Your assignment> Instruction for the data below: set down exactly the lines from the line with "GPS pin TX: 12 -> 6" to the line with "TEMP1: TMP36 -> LM35", inclusive, and no others.

Given entries>
%%

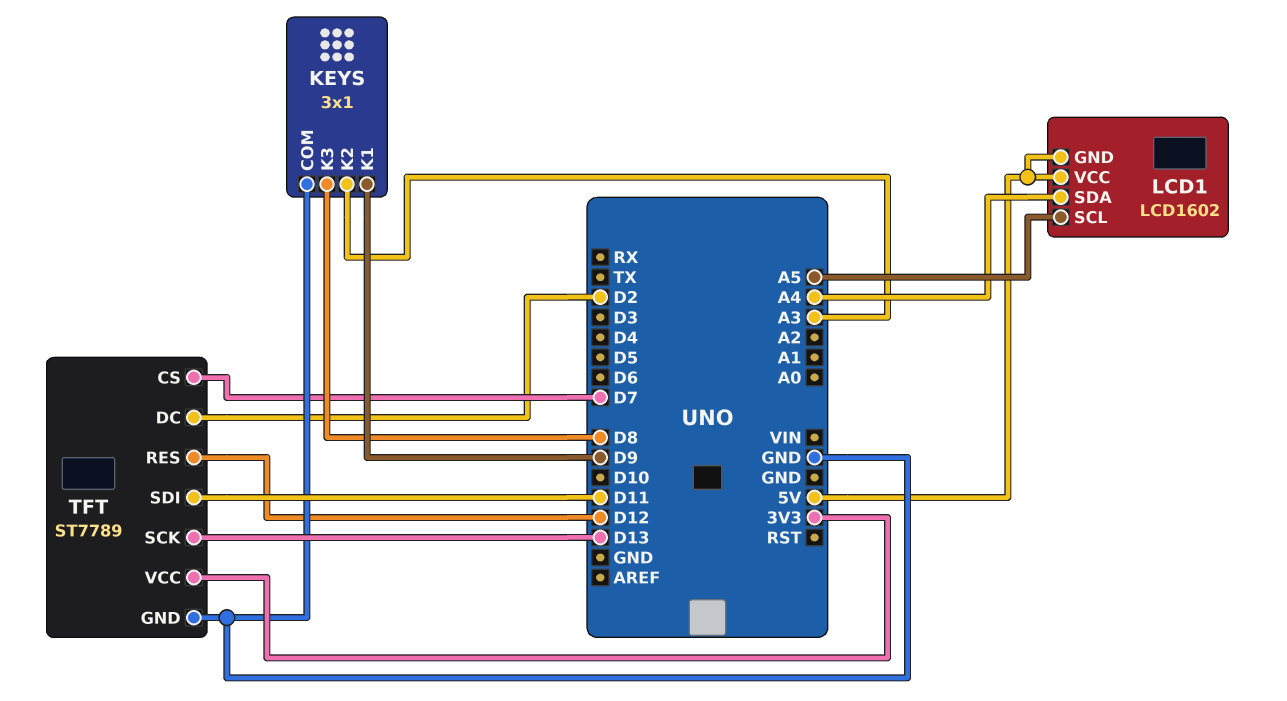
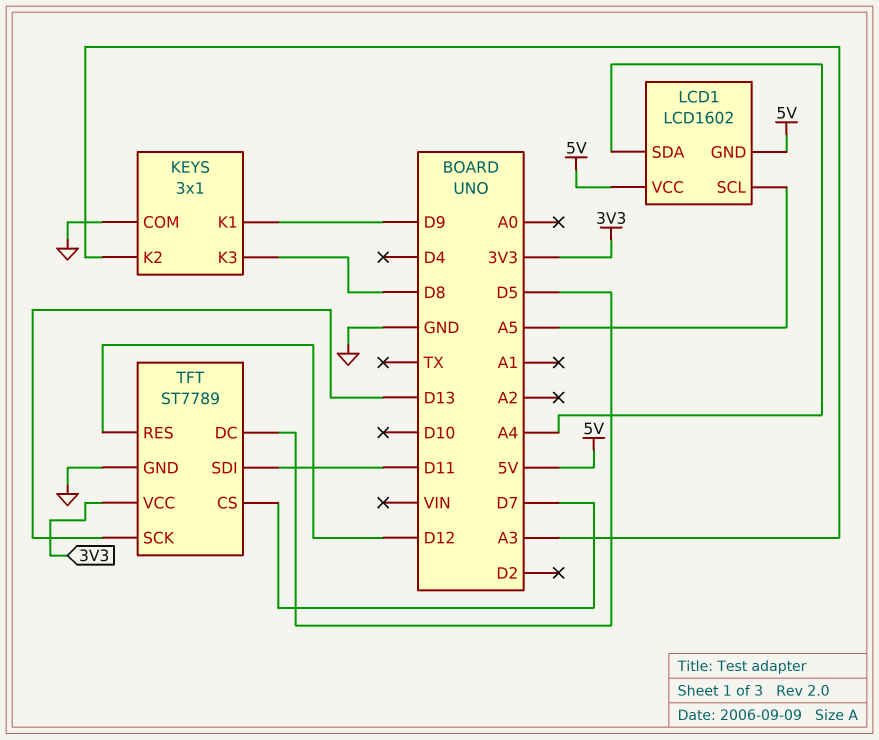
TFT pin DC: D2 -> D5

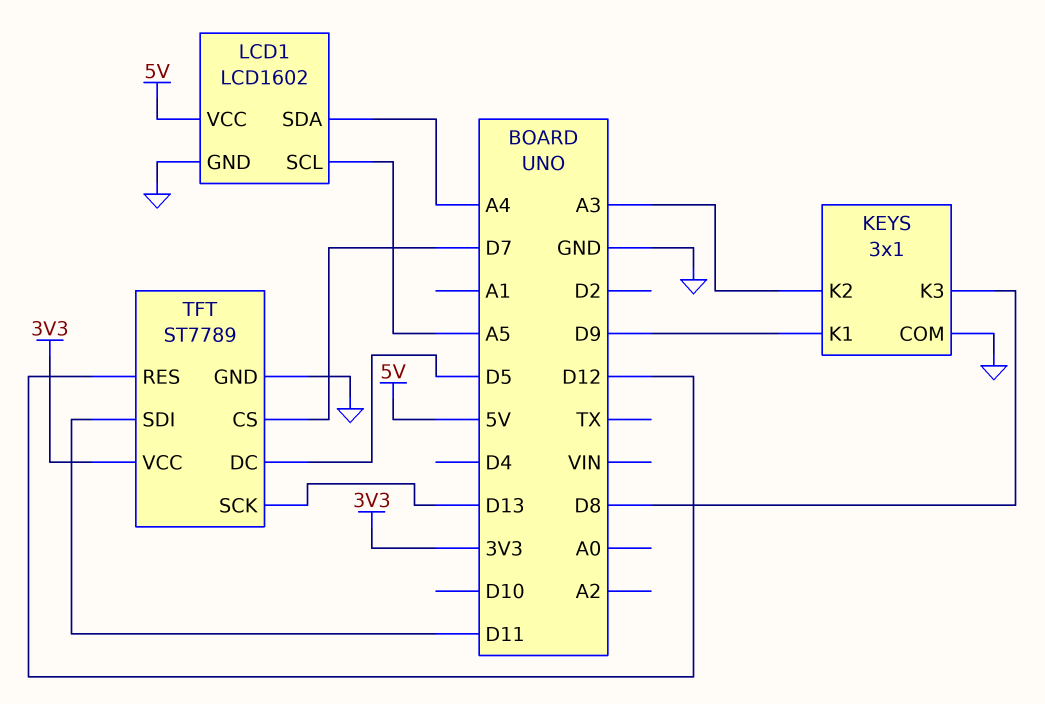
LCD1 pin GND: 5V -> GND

%%
%%

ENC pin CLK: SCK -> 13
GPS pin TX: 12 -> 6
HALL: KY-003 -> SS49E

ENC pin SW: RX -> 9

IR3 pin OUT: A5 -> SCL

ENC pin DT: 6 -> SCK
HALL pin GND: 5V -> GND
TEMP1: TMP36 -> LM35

%%

Task result>
GPS pin TX: 12 -> 6
HALL: KY-003 -> SS49E

ENC pin SW: RX -> 9

IR3 pin OUT: A5 -> SCL

ENC pin DT: 6 -> SCK
HALL pin GND: 5V -> GND
TEMP1: TMP36 -> LM35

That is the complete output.